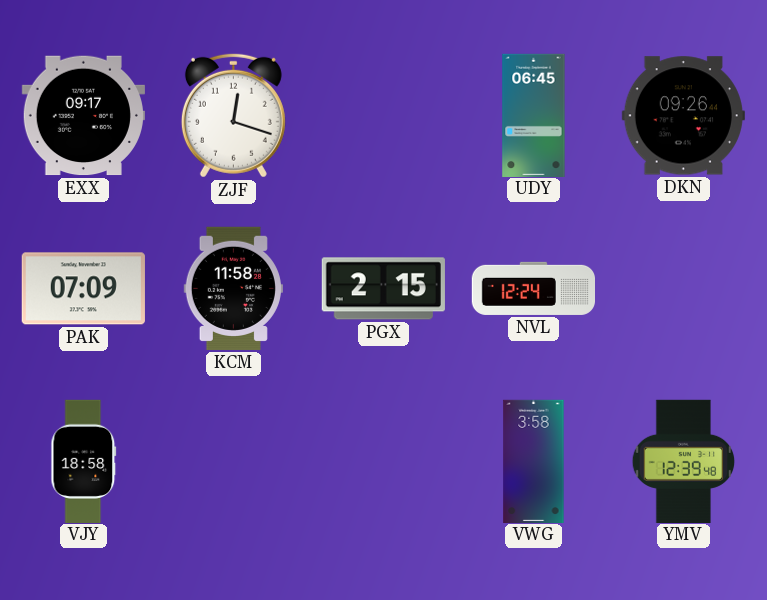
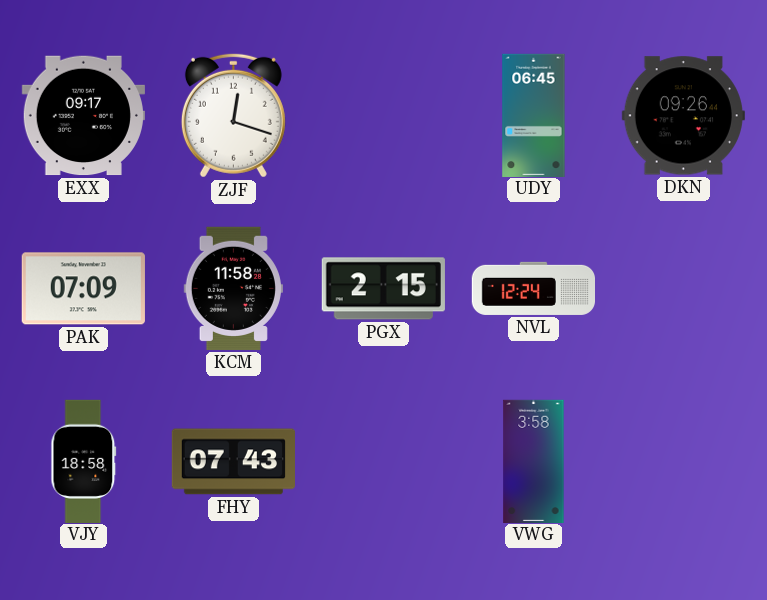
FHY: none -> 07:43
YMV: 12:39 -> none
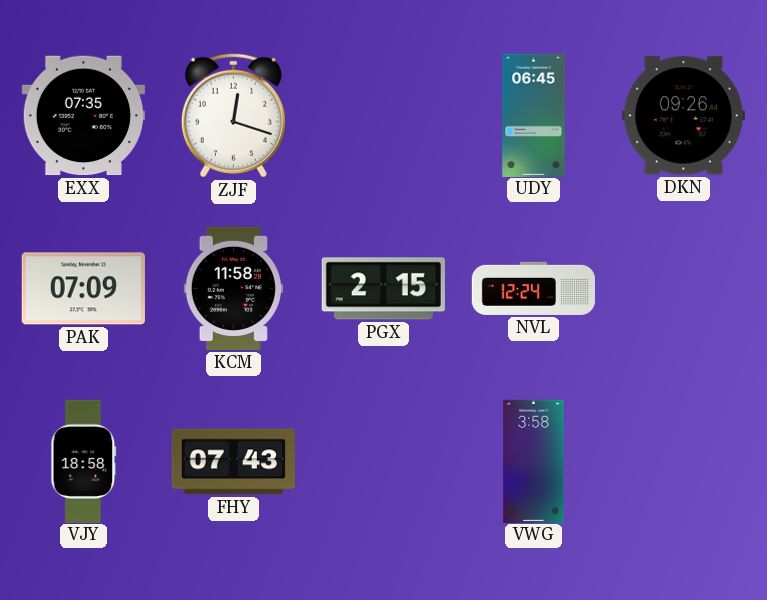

┄┄┄┄┄┄┄┄┄┄

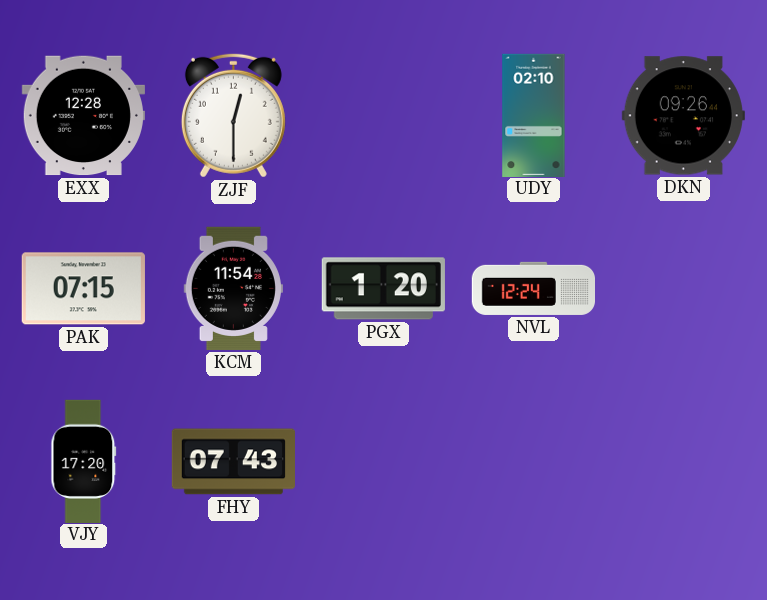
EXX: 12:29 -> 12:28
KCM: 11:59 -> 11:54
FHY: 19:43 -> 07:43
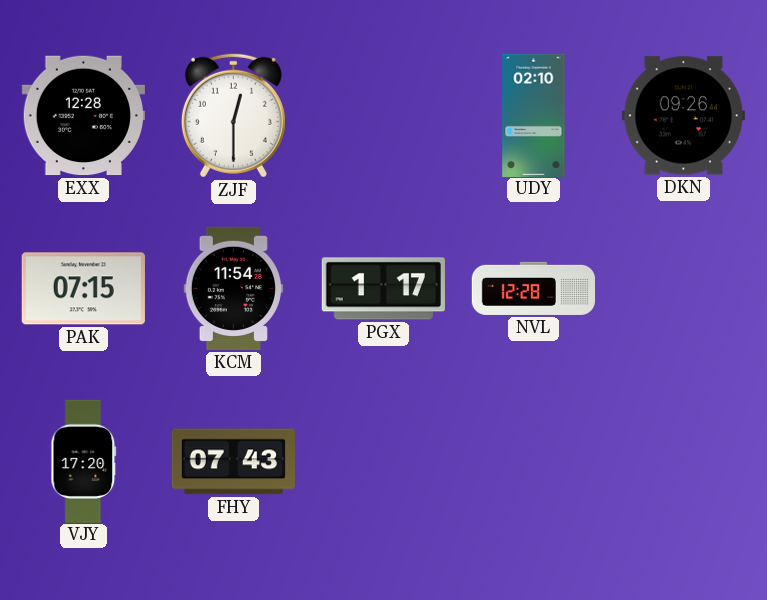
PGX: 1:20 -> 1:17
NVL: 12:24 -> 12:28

┄┄┄┄┄┄┄┄┄┄

_Problem requirements_
Can you repeat the items word for word, beginning at the line that has "EXX: 12:29 -> 12:28" and stopping after the line that has "NVL: 12:24 -> 12:28", while leaving the picture lines out of your answer?

_Reply to the exercise_
EXX: 12:29 -> 12:28
KCM: 11:59 -> 11:54
FHY: 19:43 -> 07:43
PGX: 1:20 -> 1:17
NVL: 12:24 -> 12:28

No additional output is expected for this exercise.